Word for word, repeat the entries, minus the pictures.
****
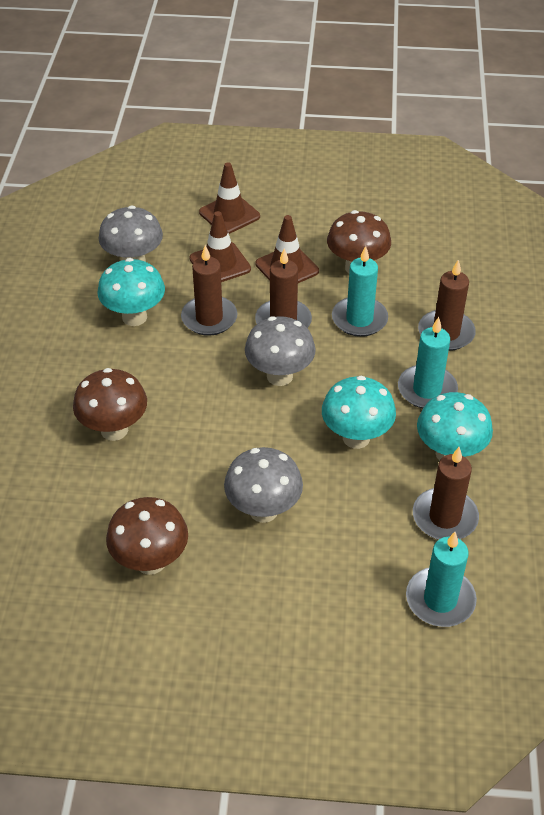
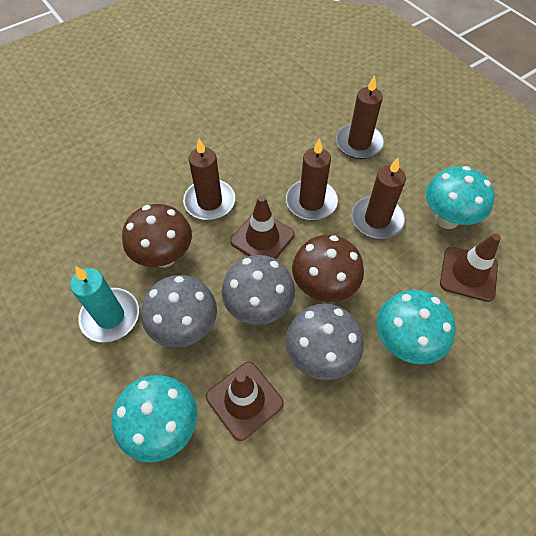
brown mushroom: 3 -> 2
turquoise candle: 3 -> 1

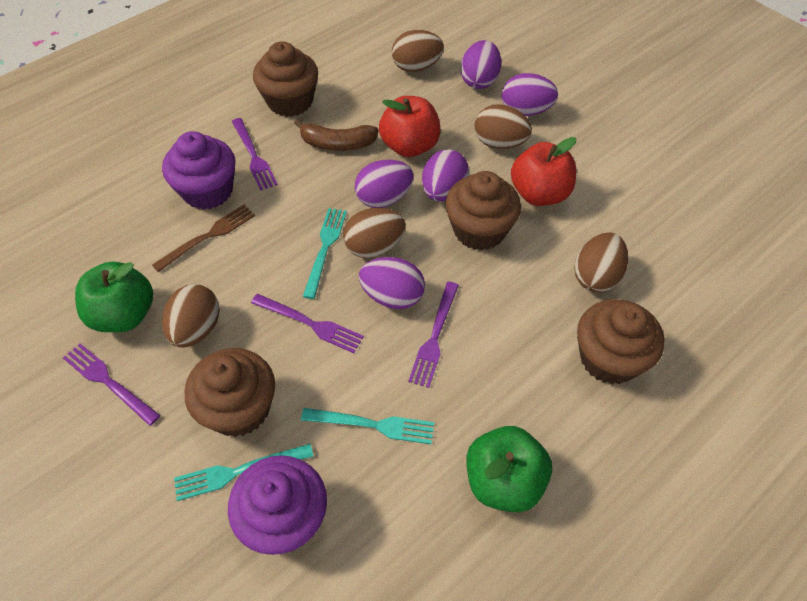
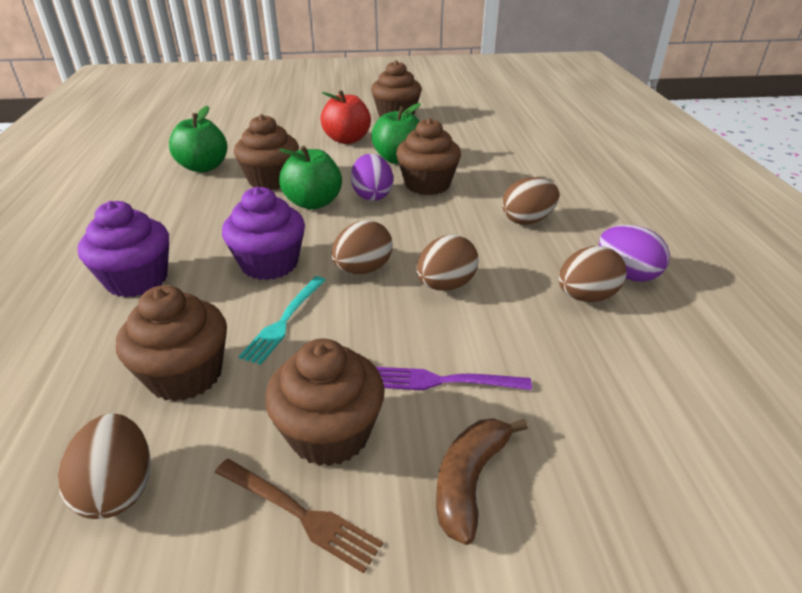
brown cupcake: 4 -> 5
green apple: 2 -> 3
purple egg: 5 -> 2
purple fork: 4 -> 1
red apple: 2 -> 1
turquoise fork: 3 -> 1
****
* Task response *
brown mushroom: 3 -> 2
turquoise candle: 3 -> 1

brown cupcake: 4 -> 5
green apple: 2 -> 3
purple egg: 5 -> 2
purple fork: 4 -> 1
red apple: 2 -> 1
turquoise fork: 3 -> 1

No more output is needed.